Object tracking records:
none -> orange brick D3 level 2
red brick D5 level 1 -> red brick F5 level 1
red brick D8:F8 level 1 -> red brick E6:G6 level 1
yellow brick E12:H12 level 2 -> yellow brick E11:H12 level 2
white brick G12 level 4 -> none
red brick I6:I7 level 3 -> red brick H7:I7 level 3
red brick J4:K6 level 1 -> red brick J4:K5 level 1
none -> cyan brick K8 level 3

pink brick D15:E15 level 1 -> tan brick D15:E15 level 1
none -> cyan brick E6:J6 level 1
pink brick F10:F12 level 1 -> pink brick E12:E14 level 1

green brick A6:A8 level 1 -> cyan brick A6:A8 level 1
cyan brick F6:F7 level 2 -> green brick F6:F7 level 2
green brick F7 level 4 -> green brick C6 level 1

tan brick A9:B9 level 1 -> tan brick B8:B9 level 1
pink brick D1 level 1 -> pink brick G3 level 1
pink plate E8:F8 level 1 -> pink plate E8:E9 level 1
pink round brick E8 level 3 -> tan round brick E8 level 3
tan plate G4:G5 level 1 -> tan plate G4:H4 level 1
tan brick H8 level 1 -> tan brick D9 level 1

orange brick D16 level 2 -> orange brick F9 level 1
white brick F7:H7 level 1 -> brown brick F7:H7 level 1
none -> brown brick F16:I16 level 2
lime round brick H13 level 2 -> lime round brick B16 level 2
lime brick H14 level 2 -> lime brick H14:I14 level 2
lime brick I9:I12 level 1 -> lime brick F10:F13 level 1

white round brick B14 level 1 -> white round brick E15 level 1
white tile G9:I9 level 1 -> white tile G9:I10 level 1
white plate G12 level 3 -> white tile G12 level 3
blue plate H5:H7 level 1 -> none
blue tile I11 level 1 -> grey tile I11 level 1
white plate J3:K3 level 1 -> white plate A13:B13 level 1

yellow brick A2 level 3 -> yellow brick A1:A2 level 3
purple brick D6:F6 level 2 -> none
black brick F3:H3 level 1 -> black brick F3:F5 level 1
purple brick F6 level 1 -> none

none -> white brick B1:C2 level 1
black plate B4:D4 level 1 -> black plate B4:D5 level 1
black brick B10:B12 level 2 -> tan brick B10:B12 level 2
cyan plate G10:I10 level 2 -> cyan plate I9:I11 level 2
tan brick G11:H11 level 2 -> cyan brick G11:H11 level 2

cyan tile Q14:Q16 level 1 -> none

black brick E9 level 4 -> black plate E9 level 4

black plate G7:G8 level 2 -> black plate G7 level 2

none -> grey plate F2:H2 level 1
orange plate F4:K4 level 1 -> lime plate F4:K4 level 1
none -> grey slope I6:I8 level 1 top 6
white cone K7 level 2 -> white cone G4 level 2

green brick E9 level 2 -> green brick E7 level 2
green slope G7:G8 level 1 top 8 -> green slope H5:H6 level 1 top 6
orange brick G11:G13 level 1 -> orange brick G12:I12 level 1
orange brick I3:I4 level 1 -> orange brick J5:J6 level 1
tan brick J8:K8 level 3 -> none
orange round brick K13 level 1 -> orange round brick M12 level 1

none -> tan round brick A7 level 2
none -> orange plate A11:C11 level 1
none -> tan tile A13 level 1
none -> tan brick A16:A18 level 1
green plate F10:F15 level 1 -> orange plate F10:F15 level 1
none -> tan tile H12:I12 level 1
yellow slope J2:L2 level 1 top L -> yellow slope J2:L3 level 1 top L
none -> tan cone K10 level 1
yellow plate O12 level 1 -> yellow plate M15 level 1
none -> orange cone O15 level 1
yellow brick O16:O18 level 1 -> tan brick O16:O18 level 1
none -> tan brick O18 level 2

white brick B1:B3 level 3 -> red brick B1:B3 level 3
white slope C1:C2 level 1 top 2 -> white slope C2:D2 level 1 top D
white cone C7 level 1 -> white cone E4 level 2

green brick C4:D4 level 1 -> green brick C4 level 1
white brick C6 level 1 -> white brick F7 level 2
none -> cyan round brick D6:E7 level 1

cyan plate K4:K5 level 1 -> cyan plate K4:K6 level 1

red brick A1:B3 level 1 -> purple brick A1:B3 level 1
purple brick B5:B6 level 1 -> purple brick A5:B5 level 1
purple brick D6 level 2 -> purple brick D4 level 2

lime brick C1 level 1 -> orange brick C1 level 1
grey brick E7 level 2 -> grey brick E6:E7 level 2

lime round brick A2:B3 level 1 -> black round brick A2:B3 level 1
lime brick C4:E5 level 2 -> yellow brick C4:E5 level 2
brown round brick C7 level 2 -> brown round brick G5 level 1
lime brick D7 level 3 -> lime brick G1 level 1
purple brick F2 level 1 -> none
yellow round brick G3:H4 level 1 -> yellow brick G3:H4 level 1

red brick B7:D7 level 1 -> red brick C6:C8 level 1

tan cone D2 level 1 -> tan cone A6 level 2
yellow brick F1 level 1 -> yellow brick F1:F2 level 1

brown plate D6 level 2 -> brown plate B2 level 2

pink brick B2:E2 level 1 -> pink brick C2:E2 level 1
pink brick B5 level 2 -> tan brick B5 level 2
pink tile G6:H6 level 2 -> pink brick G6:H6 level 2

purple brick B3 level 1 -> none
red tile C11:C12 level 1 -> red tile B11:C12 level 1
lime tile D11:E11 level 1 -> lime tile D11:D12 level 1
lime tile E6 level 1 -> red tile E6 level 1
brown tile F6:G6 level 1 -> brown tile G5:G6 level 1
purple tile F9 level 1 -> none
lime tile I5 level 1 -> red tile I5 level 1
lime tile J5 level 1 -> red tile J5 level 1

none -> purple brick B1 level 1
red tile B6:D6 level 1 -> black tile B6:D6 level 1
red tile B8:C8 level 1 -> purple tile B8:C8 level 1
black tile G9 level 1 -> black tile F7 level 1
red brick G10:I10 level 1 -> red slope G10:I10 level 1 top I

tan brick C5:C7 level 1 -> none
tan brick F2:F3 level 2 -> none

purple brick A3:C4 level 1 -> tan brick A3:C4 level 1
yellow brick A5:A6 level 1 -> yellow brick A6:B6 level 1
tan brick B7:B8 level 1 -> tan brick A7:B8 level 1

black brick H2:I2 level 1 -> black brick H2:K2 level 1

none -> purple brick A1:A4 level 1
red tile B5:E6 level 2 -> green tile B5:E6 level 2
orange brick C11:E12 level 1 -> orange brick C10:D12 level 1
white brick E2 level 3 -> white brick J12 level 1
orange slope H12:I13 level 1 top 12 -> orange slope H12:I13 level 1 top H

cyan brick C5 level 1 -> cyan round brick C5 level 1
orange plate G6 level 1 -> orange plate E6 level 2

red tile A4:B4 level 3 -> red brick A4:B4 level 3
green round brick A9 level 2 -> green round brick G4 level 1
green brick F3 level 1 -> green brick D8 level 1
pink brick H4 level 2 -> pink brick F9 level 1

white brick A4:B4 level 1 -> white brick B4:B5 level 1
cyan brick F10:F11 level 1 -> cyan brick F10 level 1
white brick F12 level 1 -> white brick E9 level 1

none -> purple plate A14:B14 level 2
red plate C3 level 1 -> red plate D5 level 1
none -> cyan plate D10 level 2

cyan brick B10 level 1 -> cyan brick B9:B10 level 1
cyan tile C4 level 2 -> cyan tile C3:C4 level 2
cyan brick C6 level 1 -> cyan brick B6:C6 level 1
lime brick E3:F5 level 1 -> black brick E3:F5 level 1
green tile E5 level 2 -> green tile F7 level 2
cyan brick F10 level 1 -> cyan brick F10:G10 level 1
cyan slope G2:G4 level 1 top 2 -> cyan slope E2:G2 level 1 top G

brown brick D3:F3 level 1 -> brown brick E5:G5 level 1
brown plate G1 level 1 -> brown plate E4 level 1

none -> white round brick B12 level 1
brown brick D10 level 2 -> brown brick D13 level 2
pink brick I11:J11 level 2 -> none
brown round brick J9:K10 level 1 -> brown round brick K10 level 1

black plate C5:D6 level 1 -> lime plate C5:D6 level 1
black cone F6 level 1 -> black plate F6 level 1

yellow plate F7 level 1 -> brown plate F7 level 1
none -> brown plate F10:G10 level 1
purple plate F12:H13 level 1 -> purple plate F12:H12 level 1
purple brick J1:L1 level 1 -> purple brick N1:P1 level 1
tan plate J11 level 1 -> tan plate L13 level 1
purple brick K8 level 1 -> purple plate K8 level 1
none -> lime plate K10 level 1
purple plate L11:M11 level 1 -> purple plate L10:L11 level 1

What the task asks: Exactly one number is the answer: how many lines of the entries contain the string "cone".

Expected answer: 6